::: DATA EXTRACTS

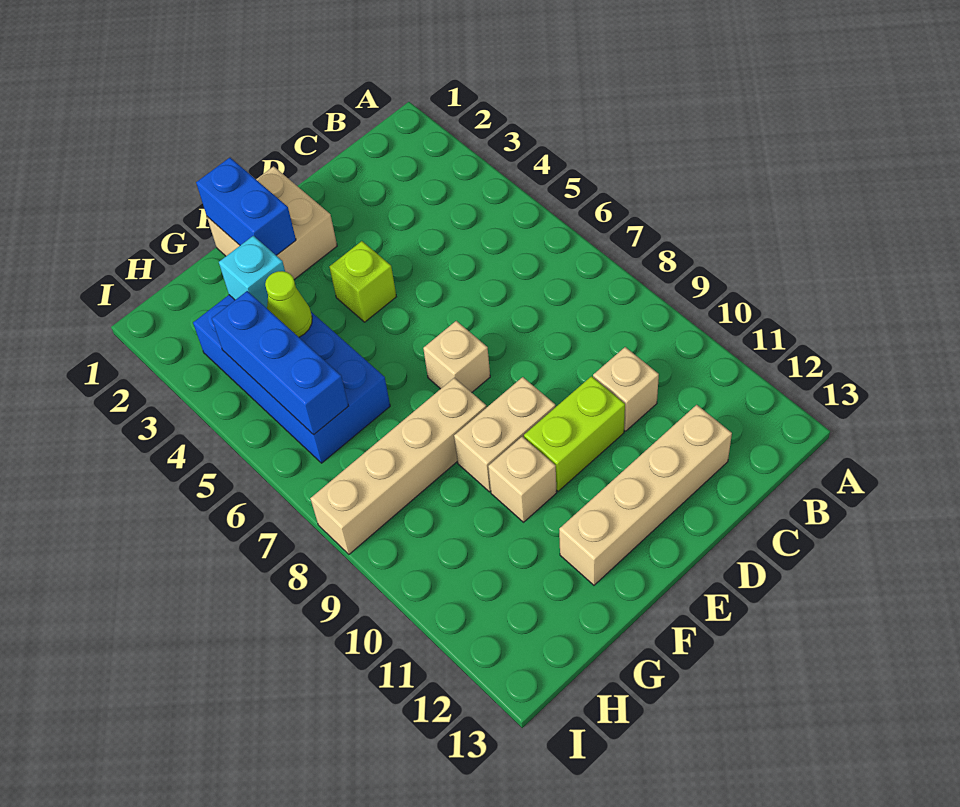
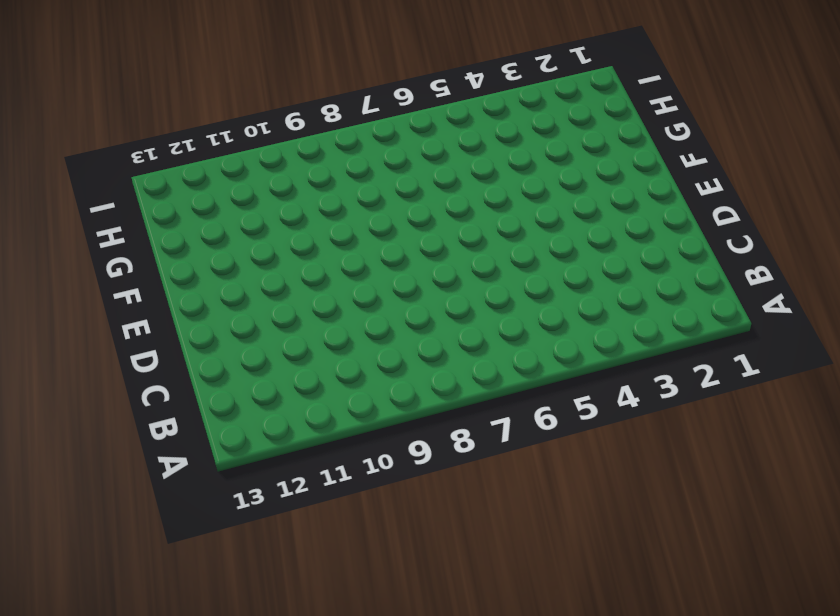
none -> tan brick C10 level 1
none -> tan brick C12:F12 level 1
none -> lime brick D10:E10 level 1

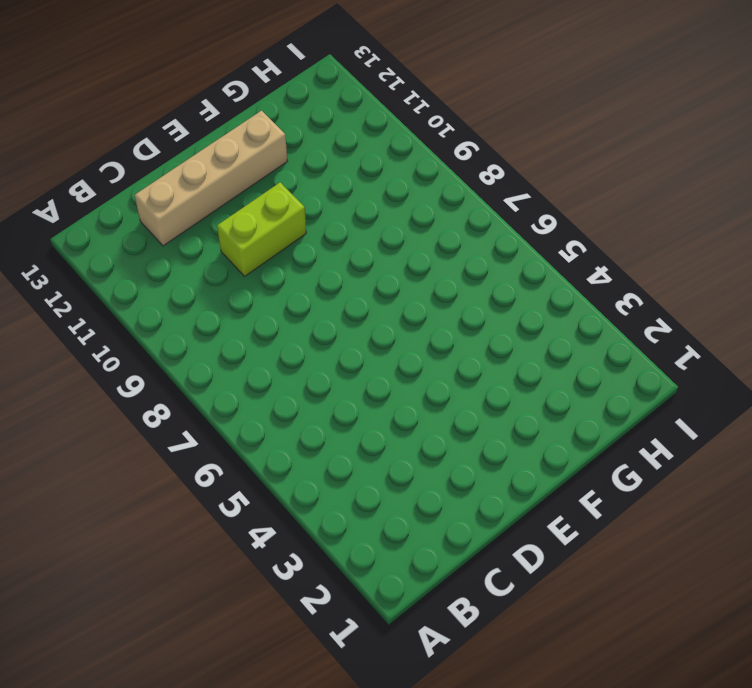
none -> tan brick C10 level 1
none -> tan brick E1:F2 level 1
none -> lime brick E4 level 1

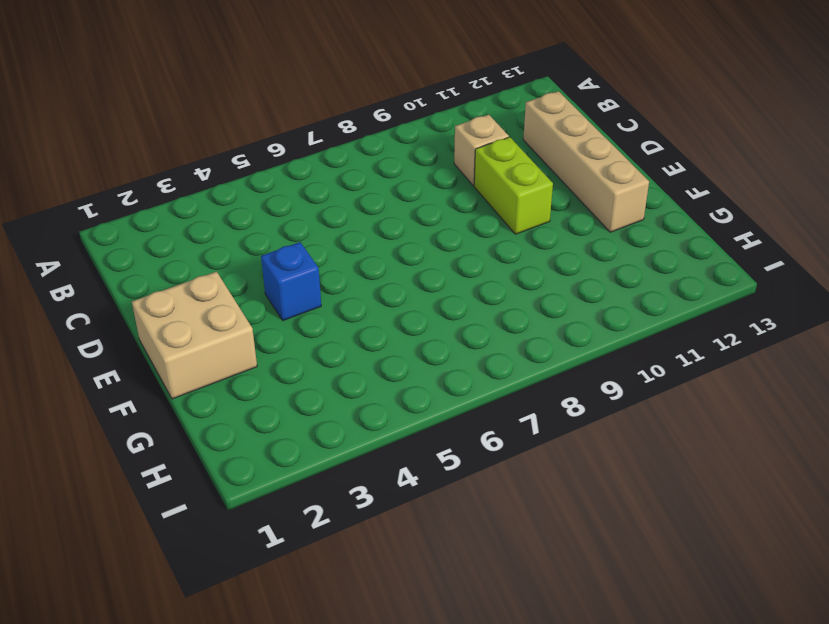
blue brick E4 level 1 -> lime brick E4 level 1
none -> tan brick E7 level 1
none -> tan brick E9:F9 level 1
none -> tan brick F8:I8 level 1

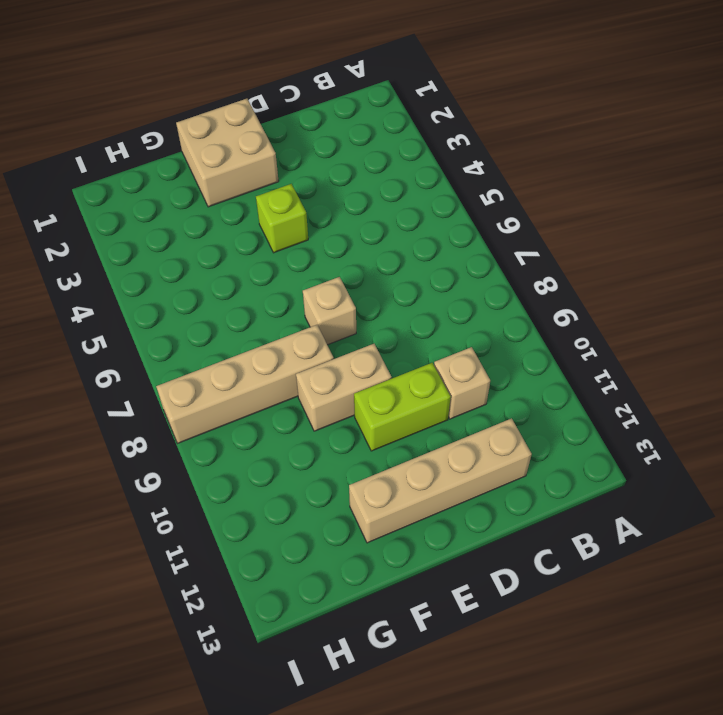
none -> tan brick F10 level 1
none -> blue brick G3:H6 level 1
none -> blue brick F1:F2 level 2

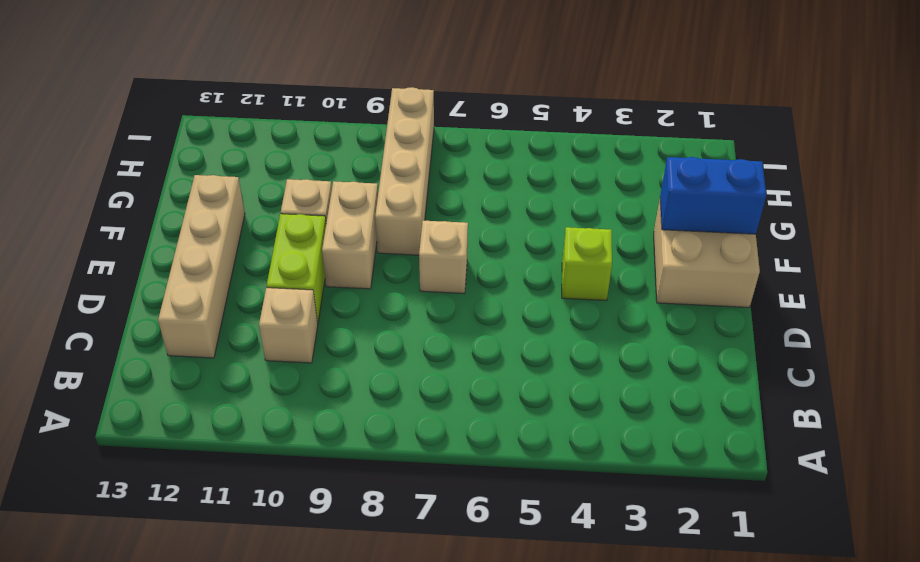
none -> blue brick G3:H6 level 1
none -> cyan brick G3 level 2
none -> lime cone G4 level 2

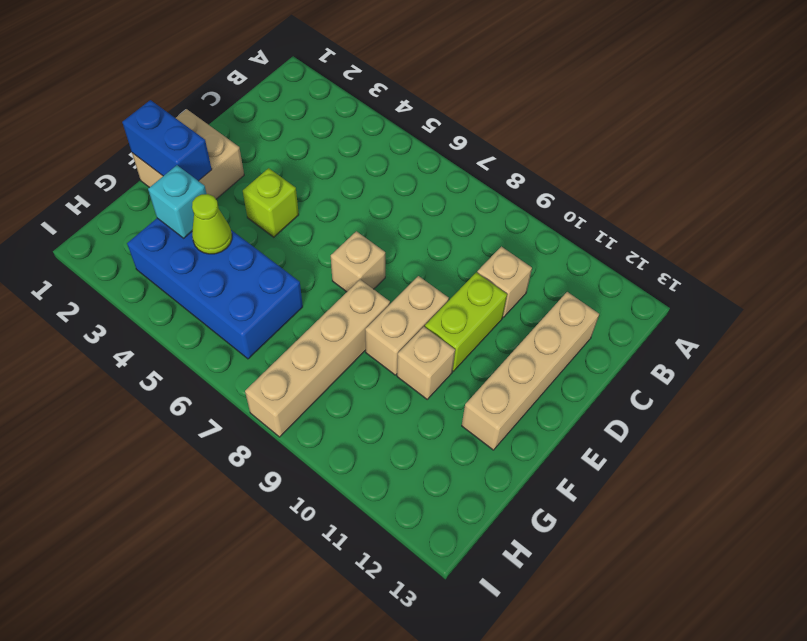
none -> blue brick H4:H6 level 2

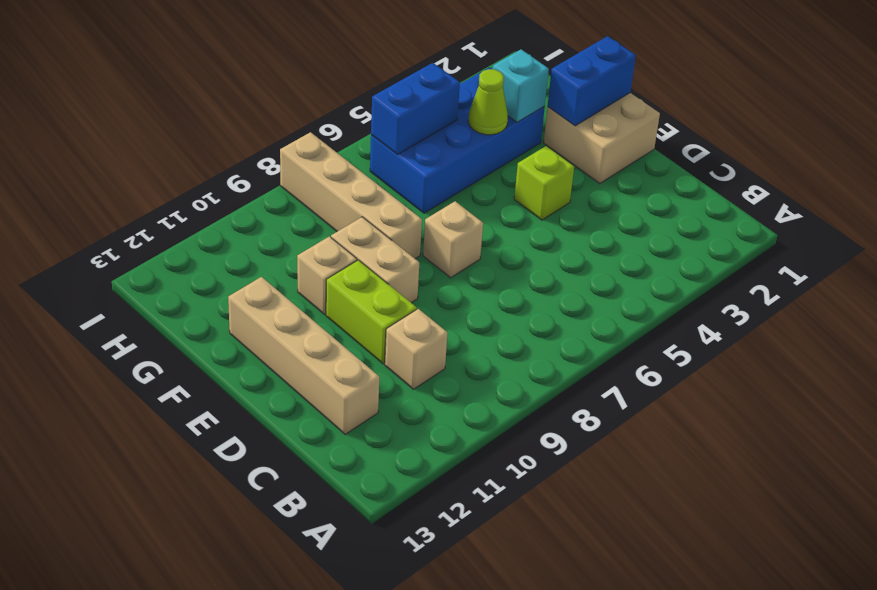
blue brick H5:H6 level 2 -> blue brick H4:H6 level 2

::::::

▶ TASK OBJECTIVE:
Your copy must begin at the line containing "none -> tan brick E1:F2 level 1" and end at the last line of the material above. Reproduce each line exactly, but not the pictures.

▶ TASK SOLUTION:
none -> tan brick E1:F2 level 1
none -> lime brick E4 level 1

blue brick E4 level 1 -> lime brick E4 level 1
none -> tan brick E7 level 1
none -> tan brick E9:F9 level 1
none -> tan brick F8:I8 level 1

none -> tan brick F10 level 1
none -> blue brick G3:H6 level 1
none -> blue brick F1:F2 level 2

none -> blue brick G3:H6 level 1
none -> cyan brick G3 level 2
none -> lime cone G4 level 2

none -> blue brick H4:H6 level 2

blue brick H5:H6 level 2 -> blue brick H4:H6 level 2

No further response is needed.